Your task
The entire listing below is to be transcribed without a single slip.

Data provided

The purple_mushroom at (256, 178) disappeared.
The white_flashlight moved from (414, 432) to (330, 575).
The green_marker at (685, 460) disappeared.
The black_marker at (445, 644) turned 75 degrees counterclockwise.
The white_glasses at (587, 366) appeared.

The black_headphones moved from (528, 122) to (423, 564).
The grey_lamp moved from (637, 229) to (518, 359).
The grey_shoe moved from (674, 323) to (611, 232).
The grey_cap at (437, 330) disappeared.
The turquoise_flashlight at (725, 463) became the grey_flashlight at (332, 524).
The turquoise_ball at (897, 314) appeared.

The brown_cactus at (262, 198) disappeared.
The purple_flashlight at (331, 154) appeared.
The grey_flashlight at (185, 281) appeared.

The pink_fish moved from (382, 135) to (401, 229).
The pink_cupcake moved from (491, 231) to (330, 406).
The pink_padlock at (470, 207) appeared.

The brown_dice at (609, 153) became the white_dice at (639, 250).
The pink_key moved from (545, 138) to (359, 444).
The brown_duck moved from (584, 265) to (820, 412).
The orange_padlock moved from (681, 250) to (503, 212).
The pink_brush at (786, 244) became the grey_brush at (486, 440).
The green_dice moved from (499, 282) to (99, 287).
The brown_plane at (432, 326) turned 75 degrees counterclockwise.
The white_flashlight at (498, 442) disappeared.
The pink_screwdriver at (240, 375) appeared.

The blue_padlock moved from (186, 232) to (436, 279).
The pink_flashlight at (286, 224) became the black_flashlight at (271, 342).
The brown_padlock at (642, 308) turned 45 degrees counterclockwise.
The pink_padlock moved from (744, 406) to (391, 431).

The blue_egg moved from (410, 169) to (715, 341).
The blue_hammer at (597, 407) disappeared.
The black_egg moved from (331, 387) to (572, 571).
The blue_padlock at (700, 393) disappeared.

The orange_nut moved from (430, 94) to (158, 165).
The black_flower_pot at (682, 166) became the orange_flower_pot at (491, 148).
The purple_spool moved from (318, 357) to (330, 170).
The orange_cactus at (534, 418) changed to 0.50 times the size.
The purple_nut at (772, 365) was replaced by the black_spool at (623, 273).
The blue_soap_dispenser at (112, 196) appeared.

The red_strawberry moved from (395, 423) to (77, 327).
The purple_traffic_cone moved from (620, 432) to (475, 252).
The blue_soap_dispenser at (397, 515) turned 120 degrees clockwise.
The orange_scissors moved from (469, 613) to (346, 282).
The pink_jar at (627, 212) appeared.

The completed task
The purple_mushroom at (256, 178) disappeared.
The white_flashlight moved from (414, 432) to (330, 575).
The green_marker at (685, 460) disappeared.
The black_marker at (445, 644) turned 75 degrees counterclockwise.
The white_glasses at (587, 366) appeared.

The black_headphones moved from (528, 122) to (423, 564).
The grey_lamp moved from (637, 229) to (518, 359).
The grey_shoe moved from (674, 323) to (611, 232).
The grey_cap at (437, 330) disappeared.
The turquoise_flashlight at (725, 463) became the grey_flashlight at (332, 524).
The turquoise_ball at (897, 314) appeared.

The brown_cactus at (262, 198) disappeared.
The purple_flashlight at (331, 154) appeared.
The grey_flashlight at (185, 281) appeared.

The pink_fish moved from (382, 135) to (401, 229).
The pink_cupcake moved from (491, 231) to (330, 406).
The pink_padlock at (470, 207) appeared.

The brown_dice at (609, 153) became the white_dice at (639, 250).
The pink_key moved from (545, 138) to (359, 444).
The brown_duck moved from (584, 265) to (820, 412).
The orange_padlock moved from (681, 250) to (503, 212).
The pink_brush at (786, 244) became the grey_brush at (486, 440).
The green_dice moved from (499, 282) to (99, 287).
The brown_plane at (432, 326) turned 75 degrees counterclockwise.
The white_flashlight at (498, 442) disappeared.
The pink_screwdriver at (240, 375) appeared.

The blue_padlock moved from (186, 232) to (436, 279).
The pink_flashlight at (286, 224) became the black_flashlight at (271, 342).
The brown_padlock at (642, 308) turned 45 degrees counterclockwise.
The pink_padlock moved from (744, 406) to (391, 431).

The blue_egg moved from (410, 169) to (715, 341).
The blue_hammer at (597, 407) disappeared.
The black_egg moved from (331, 387) to (572, 571).
The blue_padlock at (700, 393) disappeared.

The orange_nut moved from (430, 94) to (158, 165).
The black_flower_pot at (682, 166) became the orange_flower_pot at (491, 148).
The purple_spool moved from (318, 357) to (330, 170).
The orange_cactus at (534, 418) changed to 0.50 times the size.
The purple_nut at (772, 365) was replaced by the black_spool at (623, 273).
The blue_soap_dispenser at (112, 196) appeared.

The red_strawberry moved from (395, 423) to (77, 327).
The purple_traffic_cone moved from (620, 432) to (475, 252).
The blue_soap_dispenser at (397, 515) turned 120 degrees clockwise.
The orange_scissors moved from (469, 613) to (346, 282).
The pink_jar at (627, 212) appeared.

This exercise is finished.